>>>

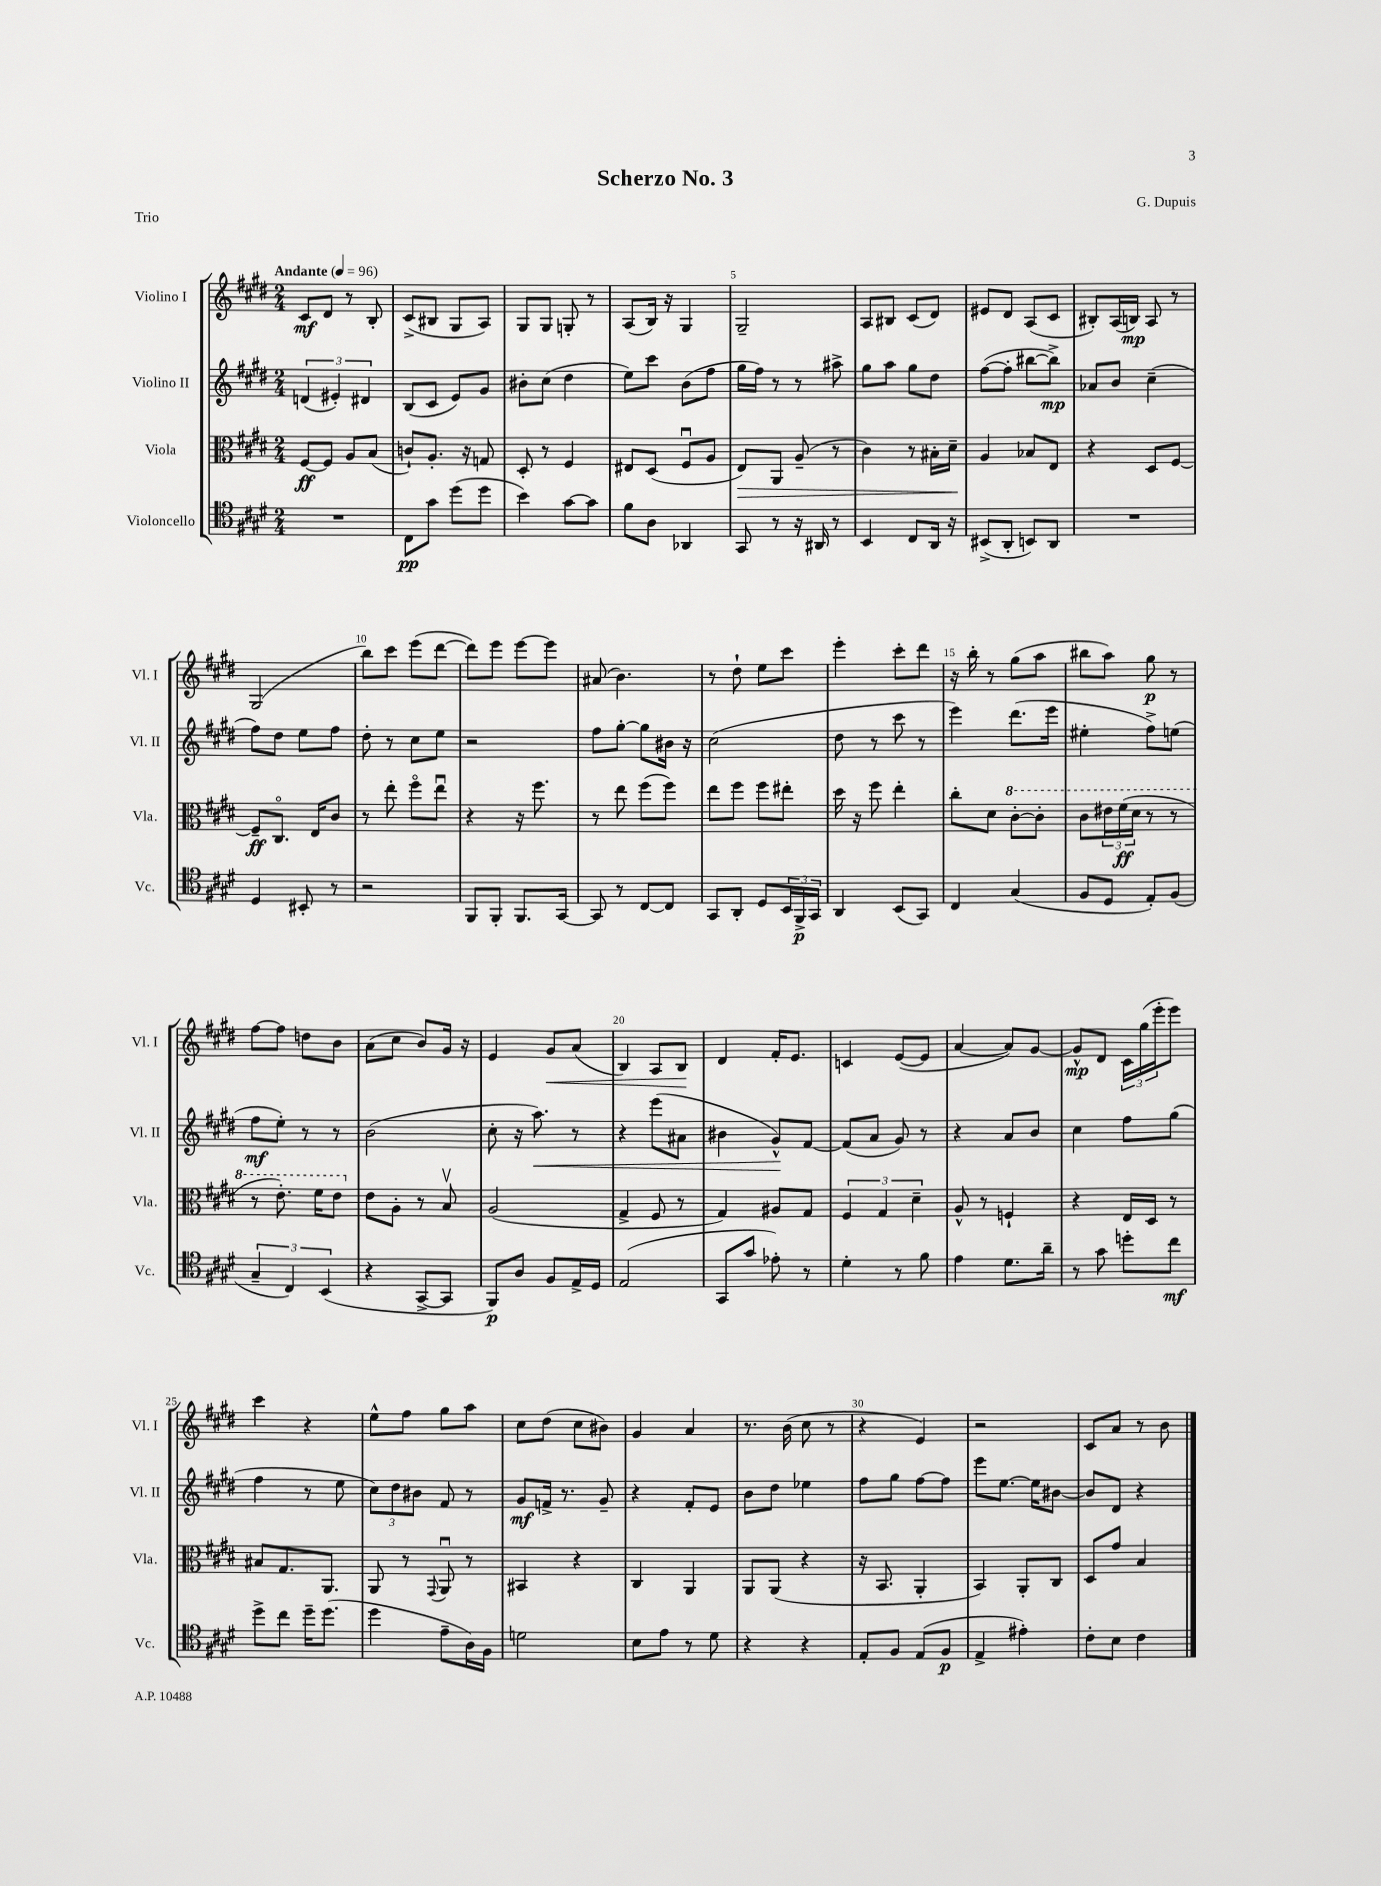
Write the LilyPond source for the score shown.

\header { title = "Scherzo No. 3" composer = "G. Dupuis" piece = "Trio" }
<<
\new StaffGroup <<
\new Staff = "s0" \with { instrumentName = "Violino I" shortInstrumentName = "Vl. I" } {
    \clef treble \key e \major \numericTimeSignature \time 2/4 \tempo "Andante" 4 = 96
    cis'8\mf dis'8 r8 b8-. |
    cis'8->( bis8 gis8 a8) |
    gis8 gis8 g8-. r8 |
    a8( b16) r16 gis4 |
    gis2-- |
    a8 bis8 cis'8( dis'8) |
    eis'8 dis'8 a8( cis'8 |
    bis8-.) a16( b16\mp) a8 r8 |
    gis2( |
    b''8) cis'''8 e'''8( dis'''8~ |
    dis'''8) e'''8 e'''8~ e'''8 |
    ais'8( b'4.) |
    r8 dis''8-! e''8 cis'''8 |
    e'''4-. cis'''8-. dis'''8 |
    r16 b''16-. r8 gis''8( a''8 |
    bis''8 a''8) gis''8\p r8 |
    fis''8~ fis''8 d''8 b'8 |
    a'8( cis''8 b'8) gis'16 r16 |
    e'4 gis'8\< a'8( |
    b4) a8 b8\! |
    dis'4 fis'16-. e'8. |
    c'4 e'8~( e'8 |
    a'4~ a'8) gis'8~ |
    gis'8-^\mp dis'8 \tuplet 3/2 { cis'16 gis''16( e'''16-. } e'''8) |
    cis'''4 r4 |
    e''8-^ fis''8 gis''8 a''8 |
    cis''8 dis''8( cis''8 bis'8) |
    gis'4 a'4 |
    r8. b'16( cis''8 r8 |
    r4 e'4) |
    r2 |
    cis'8 a'8 r8 b'8 \bar "|." |
}
\new Staff = "s1" \with { instrumentName = "Violino II" shortInstrumentName = "Vl. II" } {
    \clef treble \key e \major \numericTimeSignature \time 2/4
    \tuplet 3/2 { d'4( eis'4-.) dis'4 } |
    b8( cis'8 e'8) gis'8 |
    bis'8-. cis''8( dis''4 |
    e''8) cis'''8 b'8( fis''8 |
    gis''16 fis''16) r8 r8 ais''8-> |
    gis''8 a''8 gis''8 dis''8 |
    fis''8~( fis''8-. bis''8~ bis''8->\mp) |
    aes'8 b'8 cis''4--( |
    fis''8) dis''8 e''8 fis''8 |
    dis''8-. r8 cis''8 e''8 |
    r2 |
    fis''8 gis''8~-. gis''8 bis'16 r16 |
    cis''2( |
    dis''8 r8 cis'''8 r8 |
    e'''4) dis'''8.( e'''16 |
    eis''4-. fis''8->) e''8( |
    fis''8\mf e''8-.) r8 r8 |
    b'2( |
    cis''8-. r16 a''8.\<) r8 |
    r4 e'''8( ais'8 |
    bis'4 gis'8-^\!) fis'8~ |
    fis'8( a'8 gis'8) r8 |
    r4 a'8 b'8 |
    cis''4 fis''8 gis''8( |
    fis''4 r8 e''8 |
    \tuplet 3/2 { cis''8) dis''8 bis'8 } fis'8 r8 |
    gis'8\mf f'16-> r8. gis'8-- |
    r4 fis'8-. e'8 |
    b'8 dis''8 ees''4 |
    fis''8 gis''8 fis''8~ fis''8 |
    e'''8 e''8.~ e''16 bis'8~ |
    bis'8 dis'8 r4 \bar "|." |
}
\new Staff = "s2" \with { instrumentName = "Viola" shortInstrumentName = "Vla." } {
    \clef alto \key e \major \numericTimeSignature \time 2/4
    fis8~\ff fis8 a8 b8( |
    c'8-!) a8.-. r16 g8 |
    dis8-. r8 fis4 |
    eis8 dis8( fis8\downbow a8 |
    e8\>) a,8 a8--( r8 |
    cis'4) r8 bis16-. dis'16--\! |
    a4 bes8 e8 |
    r4 dis8 fis8~ |
    fis8--\ff cis8.\flageolet e16 cis'8 |
    r8 e''8-. fis''8\flageolet e''8\downbow |
    r4 r16 fis''8. |
    r8 e''8 fis''8( fis''8) |
    e''8 fis''8 fis''8 eis''8-. |
    dis''16 r16 fis''8 e''4-. |
    cis''8-. dis'8 \ottava #1 cis''8~-. cis''8-. |
    cis''8 \tuplet 3/2 { eis''16 fis''16\ff( dis''16 } r8 r8 |
    r8 e''8.-.) fis''16 e''8 \ottava #0 |
    e'8 a8-. r8 b8\upbow |
    a2( |
    gis4-> fis8 r8 |
    gis4) ais8 gis8 |
    \tuplet 3/2 { fis4 gis4 dis'4-- } |
    a8-^ r8 f4-! |
    r4 e16 dis16 r8 |
    bis8 gis8. a,8. |
    a,8 r8 \appoggiatura { gis,8 } a,8\downbow r8 |
    bis,4 r4 |
    cis4 a,4 |
    a,8 a,8( r4 |
    r16 b,8. a,4-. |
    b,4) a,8-. cis8 |
    dis8 gis'8 b4 \bar "|." |
}
\new Staff = "s3" \with { instrumentName = "Violoncello" shortInstrumentName = "Vc." } {
    \clef tenor \key e \major \numericTimeSignature \time 2/4
    R2 |
    cis8\pp gis'8 dis''8( dis''8 |
    b'4) gis'8~ gis'8 |
    fis'8 a8 aes,4 |
    gis,8 r8 r16 ais,16 r8 |
    b,4 cis8 a,16 r16 |
    bis,8->( a,8-. b,8) a,8 |
    R2 |
    dis4 bis,8-. r8 |
    r2 |
    fis,8 fis,8-. fis,8. gis,16~ |
    gis,8 r8 cis8~ cis8 |
    gis,8 a,8-. dis8 \tuplet 3/2 { b,16 fis,16->\p gis,16 } |
    a,4 b,8( gis,8) |
    cis4 gis4( |
    fis8 dis8 e8-.) fis8( |
    \tuplet 3/2 { gis4-- cis4) b,4( } |
    r4 gis,8~-> gis,8 |
    fis,8\p) a8 fis8 e16-> dis16 |
    e2( |
    gis,8 gis'8 ees'8-.) r8 |
    dis'4-. r8 fis'8 |
    e'4 dis'8. a'16-- |
    r8 gis'8 d''8-. cis''8\mf |
    dis''8-> cis''8 dis''16-- dis''8.( |
    dis''4 e'8-- a16) fis16 |
    d'2 |
    b8 e'8 r8 dis'8 |
    r4 r4 |
    e8-. fis8 e8( fis8\p |
    e4-> eis'4-.) |
    cis'8-. b8 cis'4 \bar "|." |
}
>>
>>
\layout { \context { \Score \override BarNumber.break-visibility = ##(#f #t #t) barNumberVisibility = #(every-nth-bar-number-visible 5) } }
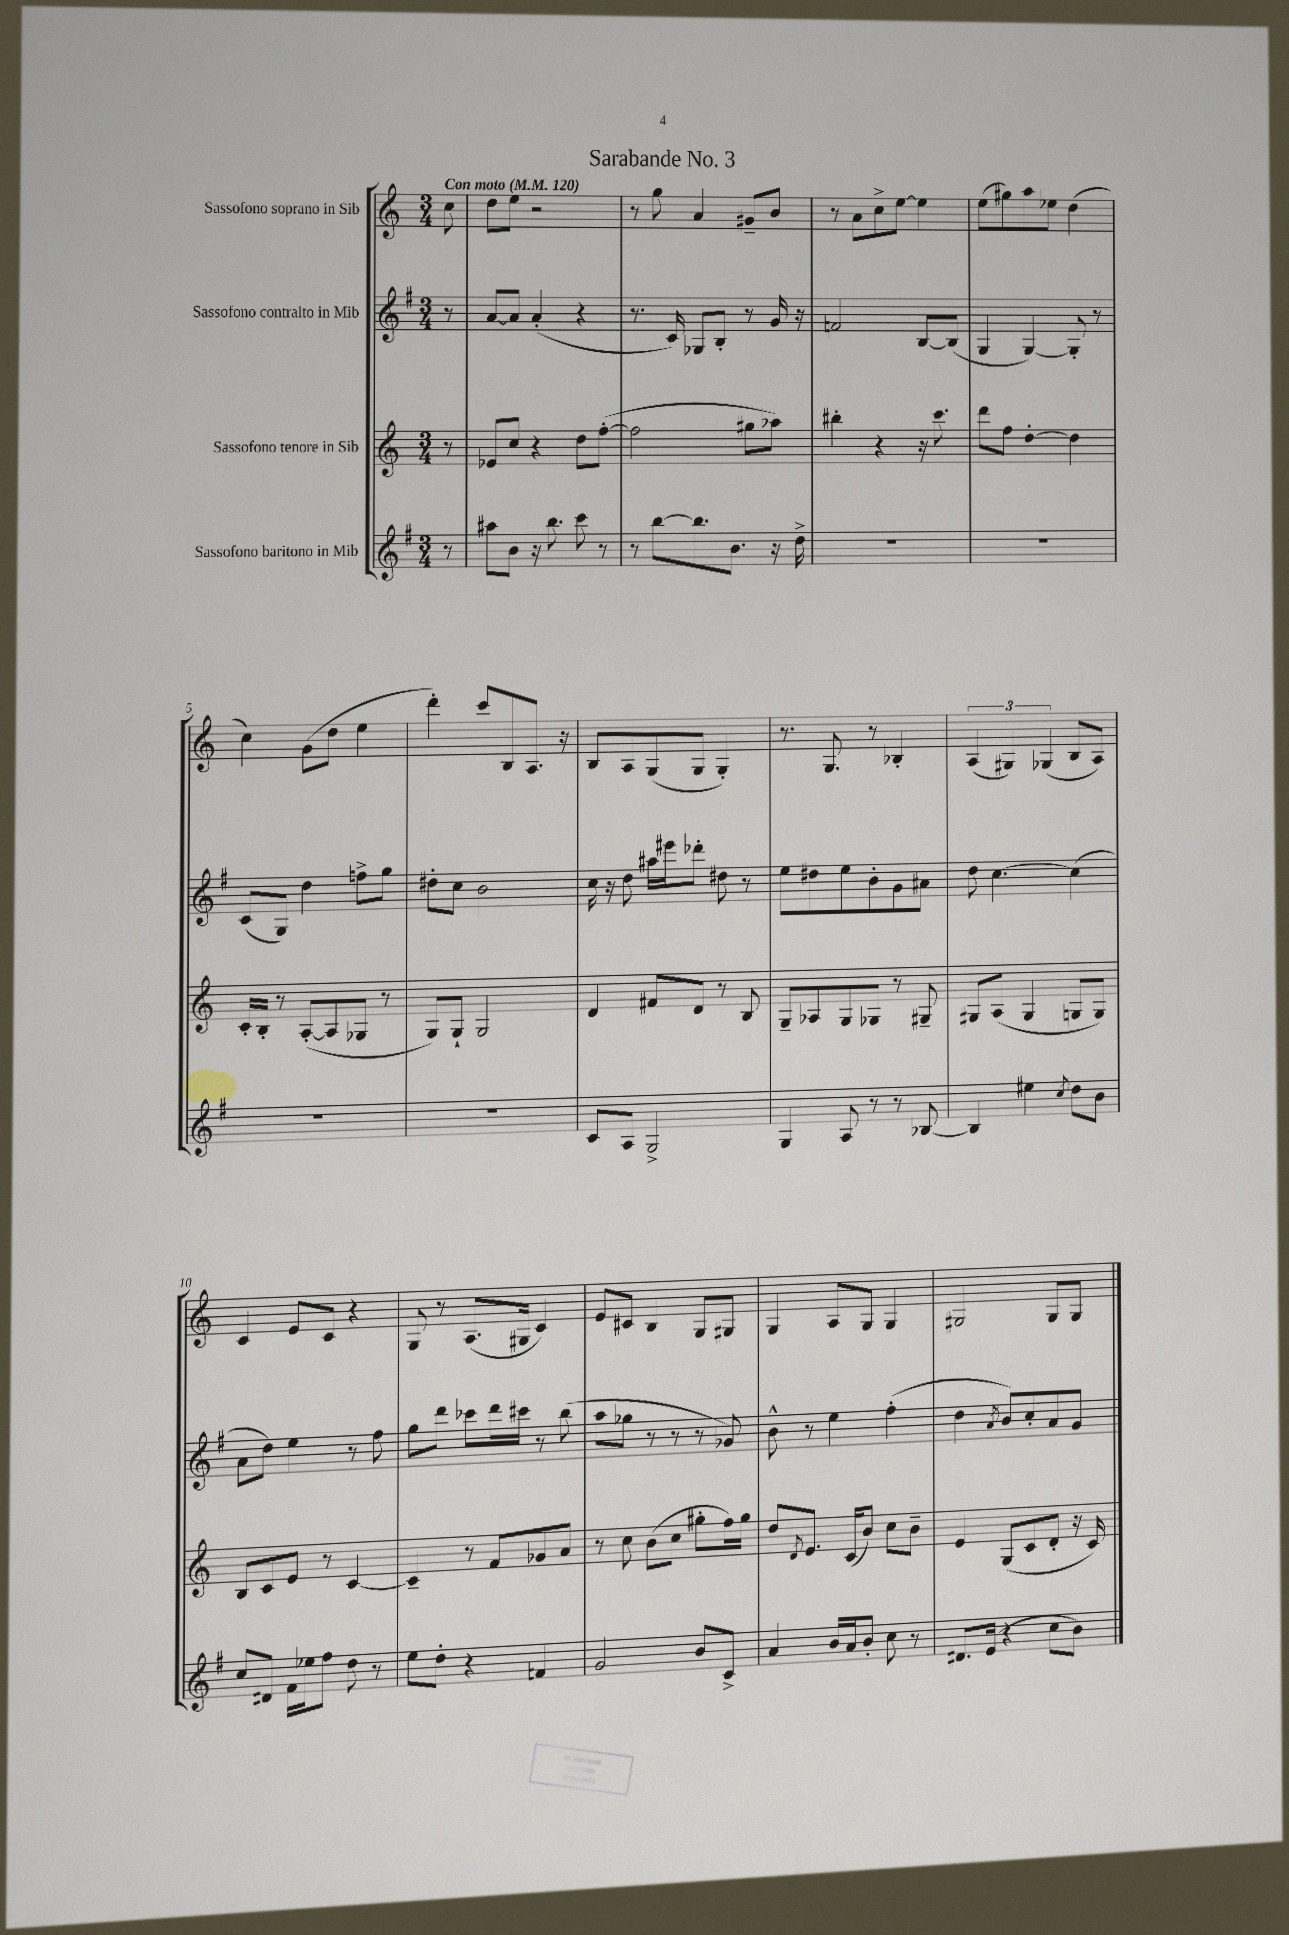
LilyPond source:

\header { title = "Sarabande No. 3" }
<<
\new StaffGroup <<
\new Staff = "s0" \with { instrumentName = "Sassofono soprano in Sib" } {
    \clef treble \key c \major \numericTimeSignature \time 3/4 \partial 8 \tempo "Con moto" 4 = 120
    c''8 |
    d''8 e''8 r2 |
    r8 g''8 a'4 gis'8-- b'8 |
    r8 a'8 c''8-> e''8~ e''4 |
    e''8( gis''8) a''8 ees''8 d''4( |
    c''4) g'8( d''8 e''4 |
    d'''4-.) c'''8 b8 a8. r16 |
    b8 a8 g8( g8 g4-.) |
    r8. g8. r8 bes4-. |
    \tuplet 3/2 { a4( gis4) ges4( } b8 a8) |
    c'4 e'8 c'8 r4 |
    g8 r8 a8.( gis16 c'4) |
    e'8 cis'8 b4 g8 gis8 |
    g4 a8 g8 g4 |
    gis2 gis8 gis8 \bar "|." |
}
\new Staff = "s1" \with { instrumentName = "Sassofono contralto in Mib" } {
    \clef treble \key g \major \numericTimeSignature \time 3/4 \partial 8
    r8 |
    a'8~ a'8 a'4-.( r4 |
    r8. c'16) ges8 b8-. r8 g'16 r16 |
    f'2 b8~ b8( |
    g4 g4~) g8-. r8 |
    c'8( g8) d''4 f''8-> g''8 |
    dis''8-. c''8 b'2 |
    c''16 r16 d''8 ais''16 eis'''16 des'''8-. dis''8 r8 |
    e''8 dis''8 e''8 b'8-. g'8 ais'8 |
    d''8 c''4.~ c''4( |
    a'8 d''8) e''4 r8 fis''8 |
    g''8 d'''8 ces'''8 d'''16 cis'''16 r8 b''8( |
    a''8 ges''8 r8 r8 r8 ges'8) |
    b'8-^ r8 e''4 fis''4-.( |
    d''4 \acciaccatura { a'8 } b'8) c''8-. a'8 g'8 \bar "|." |
}
\new Staff = "s2" \with { instrumentName = "Sassofono tenore in Sib" } {
    \clef treble \key c \major \numericTimeSignature \time 3/4 \partial 8
    r8 |
    ees'8 c''8 r4 d''8 f''8~-.( |
    f''2 gis''8 aes''8) |
    bis''4-. r4 r16 c'''8. |
    d'''8 f''8 d''4~-. d''4 |
    c'16-. b16-. r8 a8~-.( a8 ges8 r8 |
    g8) g8-! g2 |
    d'4 fis'8 d'8 r8 b8 |
    g8-- aes8 g8 ges8 r8 gis8-- |
    gis8 a8( gis4 g8 g8) |
    b8 c'8 e'8 r8 c'4~ |
    c'4-- r8 f'8 ges'8 a'8 |
    r8 c''8 b'8( c''8 gis''8-. f''16) gis''16 |
    d''8 \acciaccatura { d'8 } e'8. c'16( b'8) c''8 b'8-- |
    e'4 g8( c'8 d'8-. r16 c'16) \bar "|." |
}
\new Staff = "s3" \with { instrumentName = "Sassofono baritono in Mib" } {
    \clef treble \key g \major \numericTimeSignature \time 3/4 \partial 8
    r8 |
    ais''8 b'8 r16 b''8. c'''8 r8 |
    r8 b''8~ b''8. b'8. r16 d''16-> |
    R2. |
    R2. |
    R2. |
    R2. |
    c'8 a8 g2-> |
    g4 a8 r8 r8 bes8~ |
    bes4 eis''4 \acciaccatura { c''8 } d''8 b'8 |
    c''8 dis'8 fis'16 ees''16 fis''8 d''8 r8 |
    e''8 d''8-. r4 f'4 |
    g'2 b'8 c'8-> |
    a'4 b'16 a'16 b'8-. c''8 r8 |
    dis'8. e'16( r4 c''8 b'8) \bar "|." |
}
>>
>>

<<<

» **Short exercise**:
Which lines of the records contain the string "downbow"? List each one in full.

» **Result of the exercise**:
    eis8 dis8( fis8\downbow a8 |
    r8 e''8-. fis''8\flageolet e''8\downbow |
    a,8 r8 \appoggiatura { gis,8 } a,8\downbow r8 |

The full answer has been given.